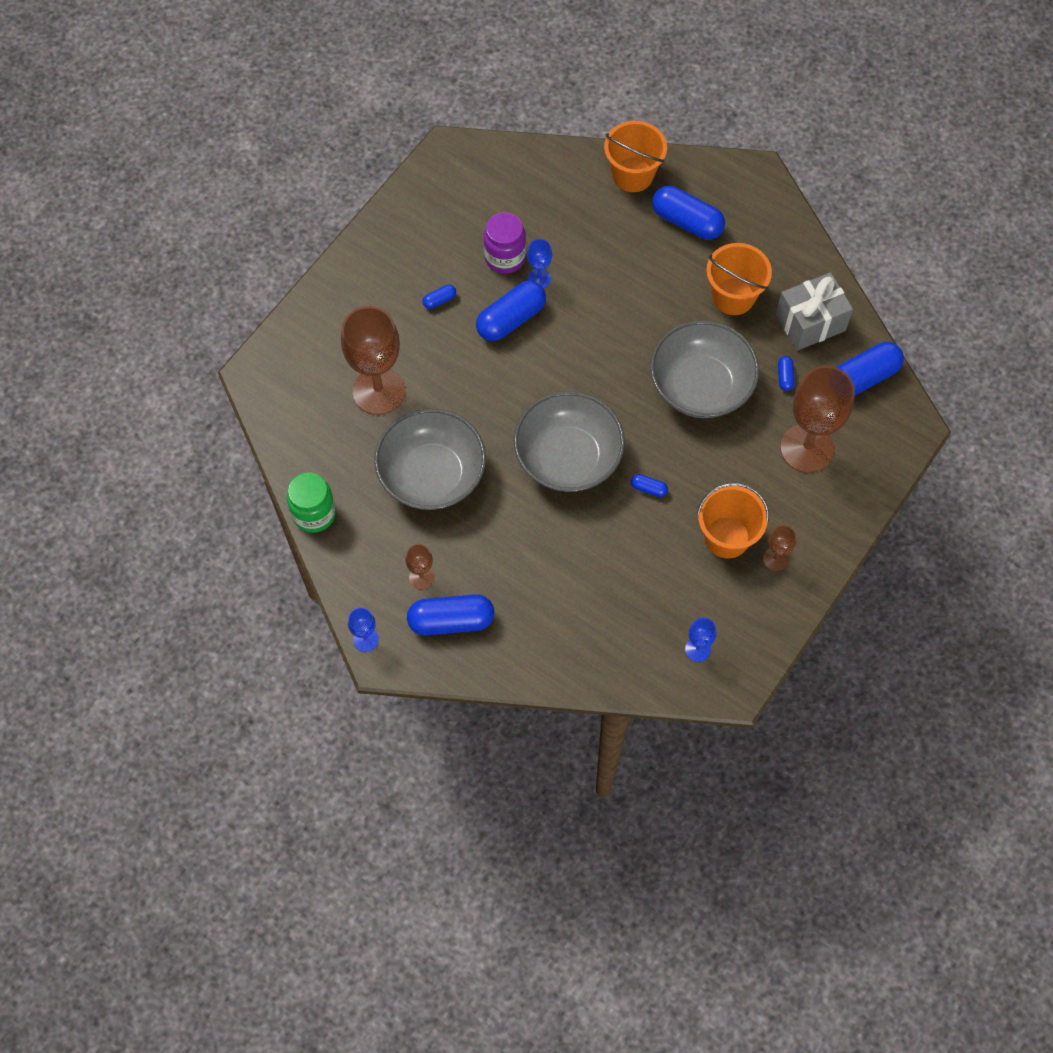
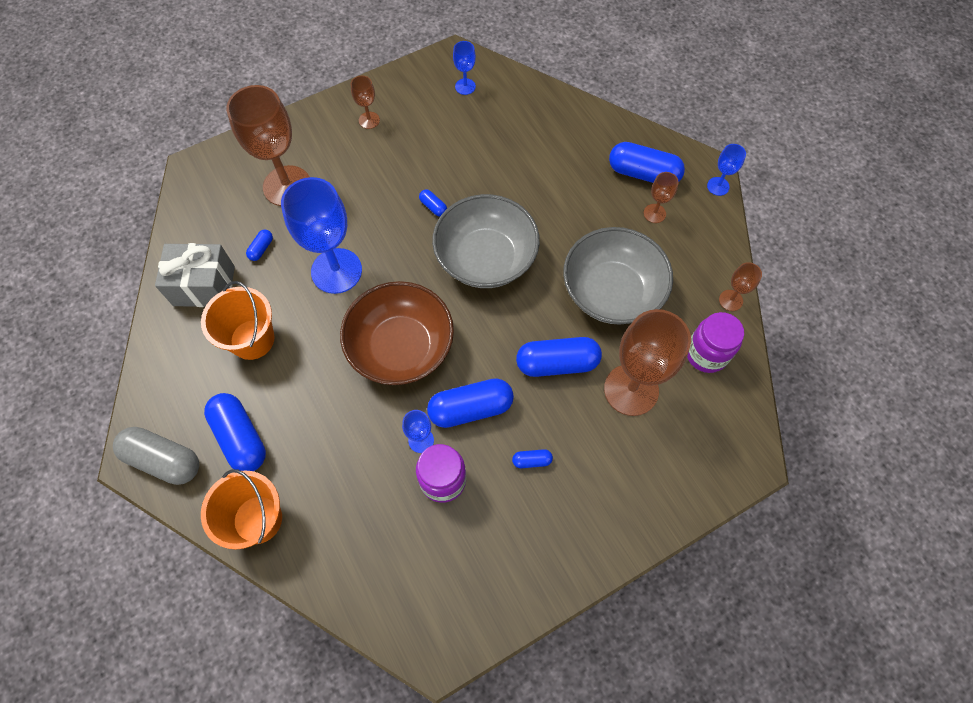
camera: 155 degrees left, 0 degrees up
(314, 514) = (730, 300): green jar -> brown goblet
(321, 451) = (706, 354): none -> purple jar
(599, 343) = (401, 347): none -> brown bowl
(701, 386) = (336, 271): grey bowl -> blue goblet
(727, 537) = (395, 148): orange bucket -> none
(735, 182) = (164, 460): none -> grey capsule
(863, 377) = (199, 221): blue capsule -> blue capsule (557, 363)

> [EXERCISE] The answer must consist of the entries above, reproduced word for word, without any pictures.

> [RESULT OF THE EXERCISE]
camera: 155 degrees left, 0 degrees up
(314, 514) = (730, 300): green jar -> brown goblet
(321, 451) = (706, 354): none -> purple jar
(599, 343) = (401, 347): none -> brown bowl
(701, 386) = (336, 271): grey bowl -> blue goblet
(727, 537) = (395, 148): orange bucket -> none
(735, 182) = (164, 460): none -> grey capsule
(863, 377) = (199, 221): blue capsule -> blue capsule (557, 363)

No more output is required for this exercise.